Items from a dataset:
_ _ _ _ _
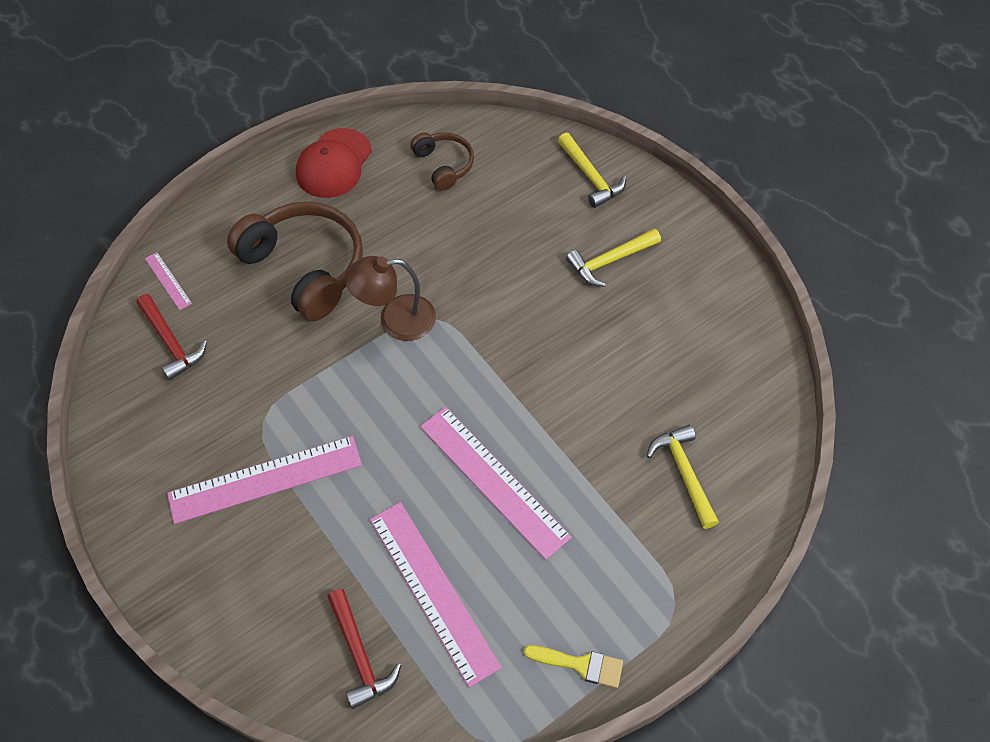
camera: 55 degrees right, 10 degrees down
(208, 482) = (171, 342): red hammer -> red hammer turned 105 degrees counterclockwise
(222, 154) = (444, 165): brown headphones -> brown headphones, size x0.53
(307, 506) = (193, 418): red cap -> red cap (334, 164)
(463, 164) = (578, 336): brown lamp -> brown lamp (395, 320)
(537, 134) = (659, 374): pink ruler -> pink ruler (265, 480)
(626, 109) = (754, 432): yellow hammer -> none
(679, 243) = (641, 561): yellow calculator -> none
_ _ _ _ _
What to work on: Copy the records word for word, leaving no picture in the copy.

Solution to the exercise:
camera: 55 degrees right, 10 degrees down
(208, 482) = (171, 342): red hammer -> red hammer turned 105 degrees counterclockwise
(222, 154) = (444, 165): brown headphones -> brown headphones, size x0.53
(307, 506) = (193, 418): red cap -> red cap (334, 164)
(463, 164) = (578, 336): brown lamp -> brown lamp (395, 320)
(537, 134) = (659, 374): pink ruler -> pink ruler (265, 480)
(626, 109) = (754, 432): yellow hammer -> none
(679, 243) = (641, 561): yellow calculator -> none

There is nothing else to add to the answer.